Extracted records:
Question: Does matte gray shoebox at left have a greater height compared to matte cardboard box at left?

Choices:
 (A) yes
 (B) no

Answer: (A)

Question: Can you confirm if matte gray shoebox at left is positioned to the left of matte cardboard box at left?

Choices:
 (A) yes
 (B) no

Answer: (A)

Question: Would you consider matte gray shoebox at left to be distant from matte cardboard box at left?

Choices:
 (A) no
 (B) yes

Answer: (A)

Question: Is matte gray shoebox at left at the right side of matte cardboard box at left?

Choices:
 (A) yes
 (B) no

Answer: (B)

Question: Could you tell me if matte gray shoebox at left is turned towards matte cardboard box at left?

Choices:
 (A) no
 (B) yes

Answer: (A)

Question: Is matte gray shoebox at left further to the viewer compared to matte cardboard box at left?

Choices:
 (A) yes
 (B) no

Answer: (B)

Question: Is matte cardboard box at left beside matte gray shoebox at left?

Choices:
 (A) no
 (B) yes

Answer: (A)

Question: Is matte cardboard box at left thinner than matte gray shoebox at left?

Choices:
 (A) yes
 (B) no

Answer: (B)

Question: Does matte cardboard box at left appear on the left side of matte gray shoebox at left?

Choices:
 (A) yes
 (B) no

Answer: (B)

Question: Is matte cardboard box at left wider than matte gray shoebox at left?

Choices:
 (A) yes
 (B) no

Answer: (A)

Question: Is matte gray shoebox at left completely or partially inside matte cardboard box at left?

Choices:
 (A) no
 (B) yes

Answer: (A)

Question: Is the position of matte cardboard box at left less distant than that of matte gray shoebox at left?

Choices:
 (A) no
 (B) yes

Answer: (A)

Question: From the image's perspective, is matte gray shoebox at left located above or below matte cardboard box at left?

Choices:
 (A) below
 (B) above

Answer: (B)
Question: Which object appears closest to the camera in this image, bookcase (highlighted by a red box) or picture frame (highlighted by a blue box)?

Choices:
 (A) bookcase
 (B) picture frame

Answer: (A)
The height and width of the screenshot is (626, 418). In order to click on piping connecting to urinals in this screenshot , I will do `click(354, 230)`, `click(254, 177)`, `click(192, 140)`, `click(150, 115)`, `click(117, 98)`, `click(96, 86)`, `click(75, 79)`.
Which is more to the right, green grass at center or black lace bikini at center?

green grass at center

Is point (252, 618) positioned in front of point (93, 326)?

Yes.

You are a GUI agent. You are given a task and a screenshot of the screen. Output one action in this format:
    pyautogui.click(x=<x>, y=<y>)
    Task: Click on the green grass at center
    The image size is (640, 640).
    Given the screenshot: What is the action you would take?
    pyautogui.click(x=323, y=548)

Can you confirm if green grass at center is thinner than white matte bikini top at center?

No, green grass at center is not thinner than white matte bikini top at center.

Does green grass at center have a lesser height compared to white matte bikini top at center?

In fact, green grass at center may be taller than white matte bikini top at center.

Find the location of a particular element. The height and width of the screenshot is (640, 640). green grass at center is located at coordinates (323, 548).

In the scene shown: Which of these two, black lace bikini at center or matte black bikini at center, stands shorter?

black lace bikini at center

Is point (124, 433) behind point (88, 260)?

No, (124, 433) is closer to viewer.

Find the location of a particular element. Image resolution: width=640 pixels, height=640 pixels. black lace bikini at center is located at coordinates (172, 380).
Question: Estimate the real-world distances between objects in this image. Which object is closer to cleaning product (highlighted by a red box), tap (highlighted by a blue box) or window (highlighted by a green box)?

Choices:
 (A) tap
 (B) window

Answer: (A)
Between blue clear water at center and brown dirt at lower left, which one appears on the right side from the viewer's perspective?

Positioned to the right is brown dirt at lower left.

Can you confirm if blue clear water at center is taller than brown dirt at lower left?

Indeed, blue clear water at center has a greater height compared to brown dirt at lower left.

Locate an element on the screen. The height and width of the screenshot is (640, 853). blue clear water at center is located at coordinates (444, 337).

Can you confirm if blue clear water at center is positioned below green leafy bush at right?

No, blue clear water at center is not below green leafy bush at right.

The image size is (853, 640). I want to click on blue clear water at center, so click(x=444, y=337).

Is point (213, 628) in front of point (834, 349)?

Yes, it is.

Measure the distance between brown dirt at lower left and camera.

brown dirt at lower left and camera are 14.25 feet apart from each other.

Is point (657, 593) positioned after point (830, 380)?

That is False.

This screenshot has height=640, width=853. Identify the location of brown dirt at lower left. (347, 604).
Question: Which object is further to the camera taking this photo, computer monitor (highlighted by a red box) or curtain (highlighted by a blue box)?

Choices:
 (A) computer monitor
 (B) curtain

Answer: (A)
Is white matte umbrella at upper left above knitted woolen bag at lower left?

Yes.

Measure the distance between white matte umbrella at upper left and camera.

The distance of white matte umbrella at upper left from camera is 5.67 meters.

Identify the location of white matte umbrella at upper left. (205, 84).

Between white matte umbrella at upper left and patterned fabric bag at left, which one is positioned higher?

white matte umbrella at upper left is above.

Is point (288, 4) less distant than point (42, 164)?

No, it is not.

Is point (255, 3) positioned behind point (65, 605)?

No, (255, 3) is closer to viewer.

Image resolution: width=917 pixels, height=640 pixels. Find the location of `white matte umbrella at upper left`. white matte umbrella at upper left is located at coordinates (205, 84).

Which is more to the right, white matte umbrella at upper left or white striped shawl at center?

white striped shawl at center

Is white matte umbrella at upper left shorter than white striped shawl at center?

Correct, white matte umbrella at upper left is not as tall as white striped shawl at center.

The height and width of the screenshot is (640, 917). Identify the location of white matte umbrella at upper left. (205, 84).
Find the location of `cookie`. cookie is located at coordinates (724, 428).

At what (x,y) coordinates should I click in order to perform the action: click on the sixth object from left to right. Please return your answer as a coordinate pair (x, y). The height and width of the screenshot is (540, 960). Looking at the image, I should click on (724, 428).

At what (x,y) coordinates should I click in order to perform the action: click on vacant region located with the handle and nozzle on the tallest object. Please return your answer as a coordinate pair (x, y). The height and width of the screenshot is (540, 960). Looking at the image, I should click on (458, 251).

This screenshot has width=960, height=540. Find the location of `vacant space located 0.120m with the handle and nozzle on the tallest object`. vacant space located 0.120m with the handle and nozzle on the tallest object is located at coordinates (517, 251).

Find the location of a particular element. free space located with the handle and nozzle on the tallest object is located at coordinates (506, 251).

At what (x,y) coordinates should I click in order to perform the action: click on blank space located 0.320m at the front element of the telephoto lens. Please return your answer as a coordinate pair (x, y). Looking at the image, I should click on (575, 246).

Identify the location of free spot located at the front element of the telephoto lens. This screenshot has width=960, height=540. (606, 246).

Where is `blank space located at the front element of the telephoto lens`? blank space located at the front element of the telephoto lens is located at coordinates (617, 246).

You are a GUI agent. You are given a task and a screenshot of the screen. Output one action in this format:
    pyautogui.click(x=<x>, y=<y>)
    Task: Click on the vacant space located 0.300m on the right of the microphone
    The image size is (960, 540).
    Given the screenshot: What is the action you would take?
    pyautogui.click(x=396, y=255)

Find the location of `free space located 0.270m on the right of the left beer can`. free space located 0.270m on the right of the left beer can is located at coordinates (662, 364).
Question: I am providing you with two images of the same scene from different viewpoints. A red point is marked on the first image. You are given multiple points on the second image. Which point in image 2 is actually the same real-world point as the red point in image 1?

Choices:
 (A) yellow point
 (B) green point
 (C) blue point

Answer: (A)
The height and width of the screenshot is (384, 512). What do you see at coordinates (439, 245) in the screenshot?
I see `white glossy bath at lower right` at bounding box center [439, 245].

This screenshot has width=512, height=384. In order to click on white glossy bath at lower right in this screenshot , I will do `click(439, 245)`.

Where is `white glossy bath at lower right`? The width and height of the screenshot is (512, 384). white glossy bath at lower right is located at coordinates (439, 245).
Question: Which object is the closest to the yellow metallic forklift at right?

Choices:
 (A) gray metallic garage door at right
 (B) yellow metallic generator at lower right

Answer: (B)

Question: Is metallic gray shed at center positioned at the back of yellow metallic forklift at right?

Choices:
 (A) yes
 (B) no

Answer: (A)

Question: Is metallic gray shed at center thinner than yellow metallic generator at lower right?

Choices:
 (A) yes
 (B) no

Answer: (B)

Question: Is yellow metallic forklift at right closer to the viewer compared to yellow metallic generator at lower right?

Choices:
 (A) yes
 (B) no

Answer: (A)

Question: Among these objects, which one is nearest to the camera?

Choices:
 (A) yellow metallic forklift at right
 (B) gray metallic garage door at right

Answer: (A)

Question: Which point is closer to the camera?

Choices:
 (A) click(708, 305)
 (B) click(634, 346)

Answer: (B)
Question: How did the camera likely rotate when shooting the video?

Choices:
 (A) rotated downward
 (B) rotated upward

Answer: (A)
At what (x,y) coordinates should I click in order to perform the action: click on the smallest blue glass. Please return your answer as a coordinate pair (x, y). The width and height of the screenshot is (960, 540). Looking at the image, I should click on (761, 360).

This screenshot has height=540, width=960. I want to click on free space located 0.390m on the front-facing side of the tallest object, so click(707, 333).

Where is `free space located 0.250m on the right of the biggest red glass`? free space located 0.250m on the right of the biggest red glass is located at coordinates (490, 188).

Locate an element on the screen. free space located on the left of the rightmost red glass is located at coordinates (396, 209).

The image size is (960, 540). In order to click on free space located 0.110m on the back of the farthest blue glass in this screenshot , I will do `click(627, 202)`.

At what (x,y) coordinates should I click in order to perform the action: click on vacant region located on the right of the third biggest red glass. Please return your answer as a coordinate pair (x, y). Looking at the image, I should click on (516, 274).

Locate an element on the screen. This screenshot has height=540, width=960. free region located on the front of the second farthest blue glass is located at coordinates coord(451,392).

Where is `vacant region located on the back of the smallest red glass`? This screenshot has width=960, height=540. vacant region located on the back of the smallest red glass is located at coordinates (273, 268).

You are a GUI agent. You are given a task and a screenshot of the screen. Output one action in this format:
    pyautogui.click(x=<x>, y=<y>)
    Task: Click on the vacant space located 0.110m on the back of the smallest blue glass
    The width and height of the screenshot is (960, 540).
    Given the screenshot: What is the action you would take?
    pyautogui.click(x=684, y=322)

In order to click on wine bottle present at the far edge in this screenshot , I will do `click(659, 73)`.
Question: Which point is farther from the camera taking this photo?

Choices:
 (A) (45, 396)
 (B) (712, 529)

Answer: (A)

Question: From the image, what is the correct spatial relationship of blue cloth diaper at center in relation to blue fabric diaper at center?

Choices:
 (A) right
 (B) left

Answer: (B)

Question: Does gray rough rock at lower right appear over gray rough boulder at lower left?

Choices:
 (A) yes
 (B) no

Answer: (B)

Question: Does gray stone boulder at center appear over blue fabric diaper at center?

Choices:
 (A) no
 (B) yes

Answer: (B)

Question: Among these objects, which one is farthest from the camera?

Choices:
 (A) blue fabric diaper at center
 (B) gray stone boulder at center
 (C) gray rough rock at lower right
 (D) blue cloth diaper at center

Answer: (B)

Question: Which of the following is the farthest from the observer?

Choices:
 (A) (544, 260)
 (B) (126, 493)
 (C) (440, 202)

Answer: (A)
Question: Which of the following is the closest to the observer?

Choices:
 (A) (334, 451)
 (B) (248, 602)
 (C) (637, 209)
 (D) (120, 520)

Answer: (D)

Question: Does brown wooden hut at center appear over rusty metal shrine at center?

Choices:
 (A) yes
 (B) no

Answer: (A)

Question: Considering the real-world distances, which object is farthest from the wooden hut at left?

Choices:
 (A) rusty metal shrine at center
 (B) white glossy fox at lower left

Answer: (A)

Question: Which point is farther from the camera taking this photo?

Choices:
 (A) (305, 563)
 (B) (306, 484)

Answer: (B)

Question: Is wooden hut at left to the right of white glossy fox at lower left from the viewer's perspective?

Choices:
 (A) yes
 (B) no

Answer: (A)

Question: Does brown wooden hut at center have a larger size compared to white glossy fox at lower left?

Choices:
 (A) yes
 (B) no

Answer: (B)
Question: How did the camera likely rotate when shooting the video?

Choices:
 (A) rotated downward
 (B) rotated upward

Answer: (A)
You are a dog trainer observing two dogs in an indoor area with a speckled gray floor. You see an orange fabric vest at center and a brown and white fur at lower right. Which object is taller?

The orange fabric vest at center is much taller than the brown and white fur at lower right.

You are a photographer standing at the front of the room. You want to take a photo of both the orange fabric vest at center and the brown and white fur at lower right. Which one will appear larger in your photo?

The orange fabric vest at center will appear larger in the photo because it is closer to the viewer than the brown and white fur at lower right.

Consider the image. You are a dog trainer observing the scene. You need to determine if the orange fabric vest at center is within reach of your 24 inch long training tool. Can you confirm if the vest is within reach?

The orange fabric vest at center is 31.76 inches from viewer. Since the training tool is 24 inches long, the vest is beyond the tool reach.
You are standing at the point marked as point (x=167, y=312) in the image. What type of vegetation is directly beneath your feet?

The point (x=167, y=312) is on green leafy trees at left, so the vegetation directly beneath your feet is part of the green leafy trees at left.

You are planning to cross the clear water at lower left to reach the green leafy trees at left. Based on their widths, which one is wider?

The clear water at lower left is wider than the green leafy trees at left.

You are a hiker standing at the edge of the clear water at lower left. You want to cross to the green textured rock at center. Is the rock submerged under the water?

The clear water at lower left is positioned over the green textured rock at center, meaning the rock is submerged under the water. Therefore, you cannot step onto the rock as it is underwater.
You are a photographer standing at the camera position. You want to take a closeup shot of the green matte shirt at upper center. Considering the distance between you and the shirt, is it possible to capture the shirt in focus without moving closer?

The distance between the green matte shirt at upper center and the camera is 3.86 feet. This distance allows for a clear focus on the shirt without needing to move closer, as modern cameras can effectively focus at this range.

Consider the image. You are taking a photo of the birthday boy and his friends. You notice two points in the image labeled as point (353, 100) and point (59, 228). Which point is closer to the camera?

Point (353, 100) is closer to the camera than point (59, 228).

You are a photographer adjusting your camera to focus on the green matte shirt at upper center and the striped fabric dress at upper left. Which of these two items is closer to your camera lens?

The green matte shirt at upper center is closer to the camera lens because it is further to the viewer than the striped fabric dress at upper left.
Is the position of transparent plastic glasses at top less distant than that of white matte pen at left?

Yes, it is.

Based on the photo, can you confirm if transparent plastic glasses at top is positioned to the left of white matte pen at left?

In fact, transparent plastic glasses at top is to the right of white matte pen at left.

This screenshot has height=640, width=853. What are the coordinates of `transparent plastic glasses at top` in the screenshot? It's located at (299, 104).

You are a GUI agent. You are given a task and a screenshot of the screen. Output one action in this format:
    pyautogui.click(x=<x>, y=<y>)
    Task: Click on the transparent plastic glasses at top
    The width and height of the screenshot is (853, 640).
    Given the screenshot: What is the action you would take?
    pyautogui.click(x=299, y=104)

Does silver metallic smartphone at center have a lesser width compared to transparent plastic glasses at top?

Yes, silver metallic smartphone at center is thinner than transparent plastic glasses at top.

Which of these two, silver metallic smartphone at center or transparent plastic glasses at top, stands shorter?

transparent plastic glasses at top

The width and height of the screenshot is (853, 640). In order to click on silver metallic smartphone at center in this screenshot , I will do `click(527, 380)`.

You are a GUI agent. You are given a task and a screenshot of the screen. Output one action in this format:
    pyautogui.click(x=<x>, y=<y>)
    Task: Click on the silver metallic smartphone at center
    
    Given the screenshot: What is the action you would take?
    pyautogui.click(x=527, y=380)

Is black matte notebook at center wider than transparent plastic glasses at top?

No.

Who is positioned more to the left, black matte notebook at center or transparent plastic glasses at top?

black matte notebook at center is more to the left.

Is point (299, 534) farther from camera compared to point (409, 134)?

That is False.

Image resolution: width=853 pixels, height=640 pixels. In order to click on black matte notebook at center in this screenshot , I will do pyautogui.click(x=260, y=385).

EXERCISE REQUIREMENTS ::
Recast the lines from the one containing "Which is more to the right, white" through the one containing "Correct, white matte", inclusive, as a Markdown table with columns Row and Line. Leave out blank lines.

EXPECTED OUTPUT ::
| Row | Line |
|---|---|
| 1 | Which is more to the right, white matte umbrella at upper left or white striped shawl at center? |
| 2 | white striped shawl at center |
| 3 | Is white matte umbrella at upper left shorter than white striped shawl at center? |
| 4 | Correct, white matte umbrella at upper left is not as tall as white striped shawl at center. |